Problem statement ->
Reproduce the listing below word for word, with every line unchanged and in its original order.

Given entries ->

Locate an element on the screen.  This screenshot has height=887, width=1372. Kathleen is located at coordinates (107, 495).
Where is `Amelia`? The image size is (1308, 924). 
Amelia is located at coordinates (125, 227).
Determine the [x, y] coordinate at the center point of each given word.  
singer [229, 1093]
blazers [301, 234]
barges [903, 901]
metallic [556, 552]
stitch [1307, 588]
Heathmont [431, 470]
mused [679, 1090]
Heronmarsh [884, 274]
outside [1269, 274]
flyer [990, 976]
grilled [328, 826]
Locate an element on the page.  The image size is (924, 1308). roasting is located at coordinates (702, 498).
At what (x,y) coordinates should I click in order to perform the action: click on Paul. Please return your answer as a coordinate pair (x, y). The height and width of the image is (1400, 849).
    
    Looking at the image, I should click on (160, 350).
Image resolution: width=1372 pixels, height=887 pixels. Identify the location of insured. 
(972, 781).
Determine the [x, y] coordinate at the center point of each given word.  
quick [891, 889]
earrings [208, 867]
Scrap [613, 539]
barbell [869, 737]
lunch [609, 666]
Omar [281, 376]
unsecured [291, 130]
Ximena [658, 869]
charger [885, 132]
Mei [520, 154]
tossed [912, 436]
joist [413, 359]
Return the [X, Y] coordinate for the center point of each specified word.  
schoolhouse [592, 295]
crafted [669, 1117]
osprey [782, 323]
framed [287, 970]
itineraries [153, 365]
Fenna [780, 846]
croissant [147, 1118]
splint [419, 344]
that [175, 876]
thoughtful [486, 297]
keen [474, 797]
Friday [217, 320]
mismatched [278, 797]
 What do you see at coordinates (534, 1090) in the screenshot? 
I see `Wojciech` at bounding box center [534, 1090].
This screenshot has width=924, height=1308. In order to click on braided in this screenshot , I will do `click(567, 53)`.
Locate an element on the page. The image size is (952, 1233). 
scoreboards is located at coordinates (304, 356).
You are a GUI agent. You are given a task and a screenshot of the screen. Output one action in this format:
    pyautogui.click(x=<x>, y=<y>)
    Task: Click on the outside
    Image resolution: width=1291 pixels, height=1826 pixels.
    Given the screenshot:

Response to this task ->
Locate an element on the screen.  This screenshot has height=887, width=1372. Kathleen is located at coordinates (107, 495).
Where is `Amelia`? The image size is (1308, 924). 
Amelia is located at coordinates (125, 227).
Determine the [x, y] coordinate at the center point of each given word.  
singer [229, 1093]
blazers [301, 234]
barges [903, 901]
metallic [556, 552]
stitch [1307, 588]
Heathmont [431, 470]
mused [679, 1090]
Heronmarsh [884, 274]
outside [1269, 274]
flyer [990, 976]
grilled [328, 826]
Locate an element on the page.  The image size is (924, 1308). roasting is located at coordinates (702, 498).
At what (x,y) coordinates should I click in order to perform the action: click on Paul. Please return your answer as a coordinate pair (x, y). The height and width of the image is (1400, 849).
    
    Looking at the image, I should click on (160, 350).
Image resolution: width=1372 pixels, height=887 pixels. Identify the location of insured. 
(972, 781).
Determine the [x, y] coordinate at the center point of each given word.  
quick [891, 889]
earrings [208, 867]
Scrap [613, 539]
barbell [869, 737]
lunch [609, 666]
Omar [281, 376]
unsecured [291, 130]
Ximena [658, 869]
charger [885, 132]
Mei [520, 154]
tossed [912, 436]
joist [413, 359]
Return the [X, Y] coordinate for the center point of each specified word.  
schoolhouse [592, 295]
crafted [669, 1117]
osprey [782, 323]
framed [287, 970]
itineraries [153, 365]
Fenna [780, 846]
croissant [147, 1118]
splint [419, 344]
that [175, 876]
thoughtful [486, 297]
keen [474, 797]
Friday [217, 320]
mismatched [278, 797]
 What do you see at coordinates (534, 1090) in the screenshot? 
I see `Wojciech` at bounding box center [534, 1090].
This screenshot has width=924, height=1308. In order to click on braided in this screenshot , I will do `click(567, 53)`.
Locate an element on the page. The image size is (952, 1233). 
scoreboards is located at coordinates (304, 356).
You are a GUI agent. You are given a task and a screenshot of the screen. Output one action in this format:
    pyautogui.click(x=<x>, y=<y>)
    Task: Click on the outside
    Image resolution: width=1291 pixels, height=1826 pixels.
    Given the screenshot:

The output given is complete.